(Extracted data entries)
········

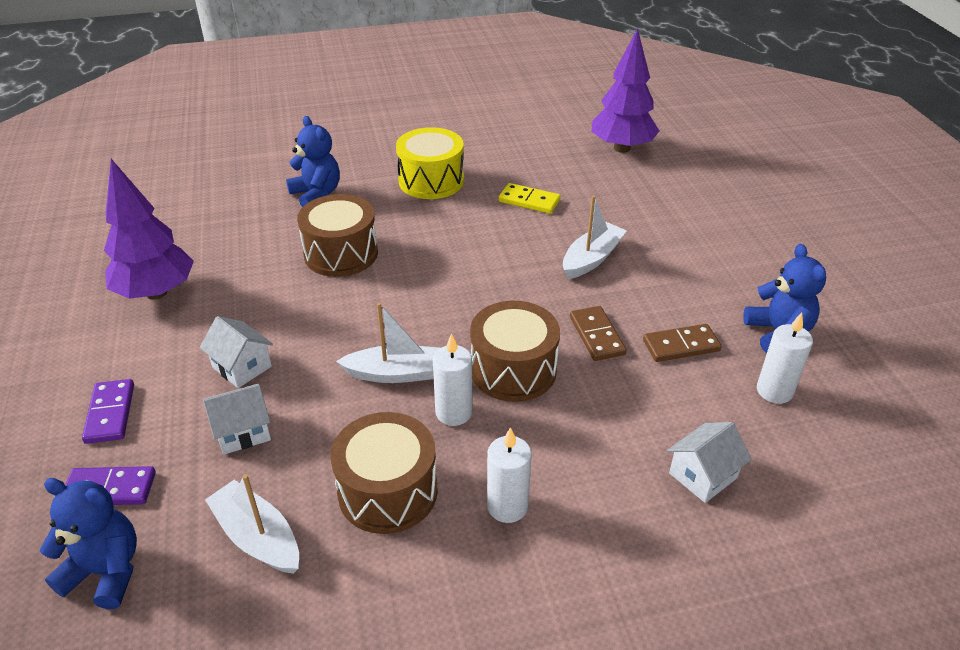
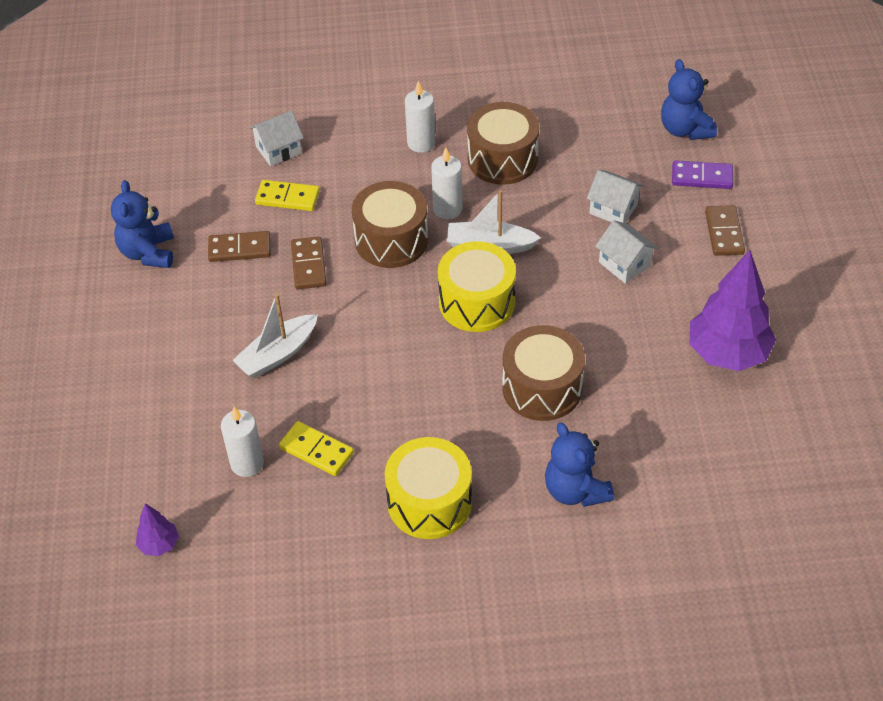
camera: 170 degrees left, 10 degrees up
(105, 571) = (685, 129): blue teddy bear -> blue teddy bear turned 45 degrees clockwise
(110, 413) = (724, 233): purple domino -> brown domino
(243, 431) = (613, 209): white house -> white house turned 45 degrees clockwise
(257, 537) = (590, 139): white boat -> none
(407, 316) = (477, 302): none -> yellow drum
(621, 148) = (159, 544): purple tree -> purple tree, size x0.46
(657, 409) = (287, 198): none -> yellow domino
(774, 391) = (187, 203): white candle -> white candle (247, 463)

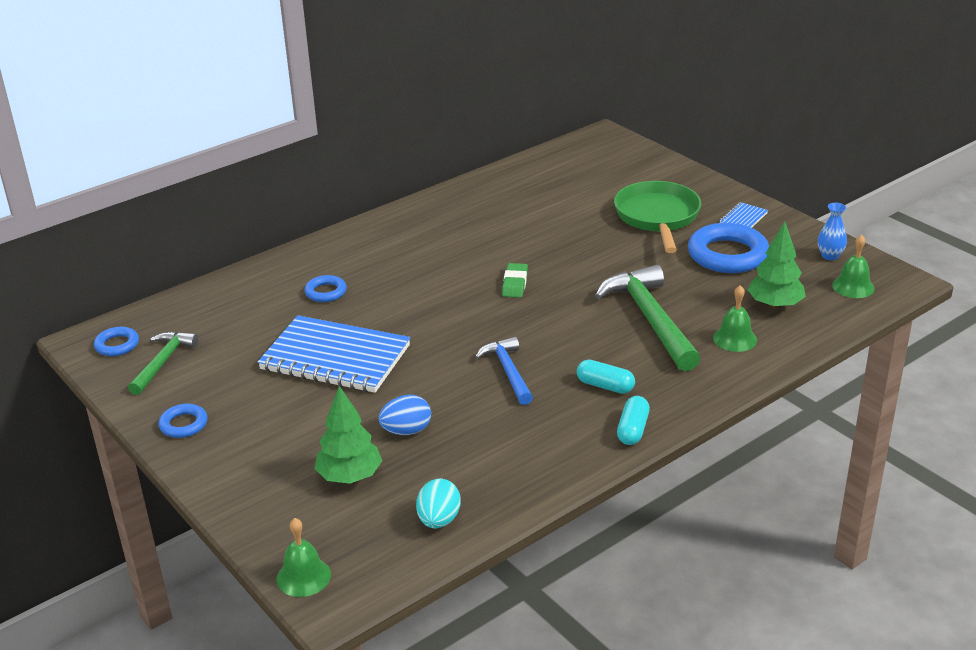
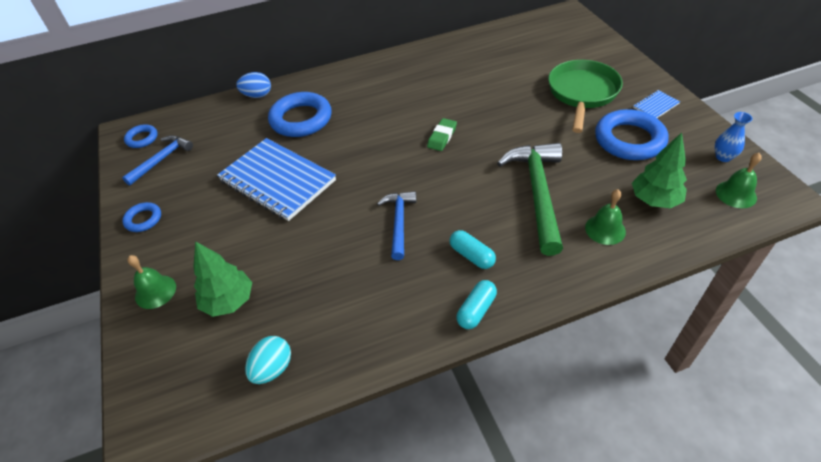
camera: 20 degrees right, 15 degrees up
(163, 362) = (162, 159): green hammer -> blue hammer
(303, 576) = (141, 400): green bell -> green bell (155, 291)
(326, 292) = (301, 119): blue ring -> blue ring, size x1.97
(406, 431) = (293, 265): blue egg -> blue egg (257, 95)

········

Each line in the data that holds the string "white" needs to be copied.

### EXPECTED ANSWER
(243, 431) = (613, 209): white house -> white house turned 45 degrees clockwise
(257, 537) = (590, 139): white boat -> none
(774, 391) = (187, 203): white candle -> white candle (247, 463)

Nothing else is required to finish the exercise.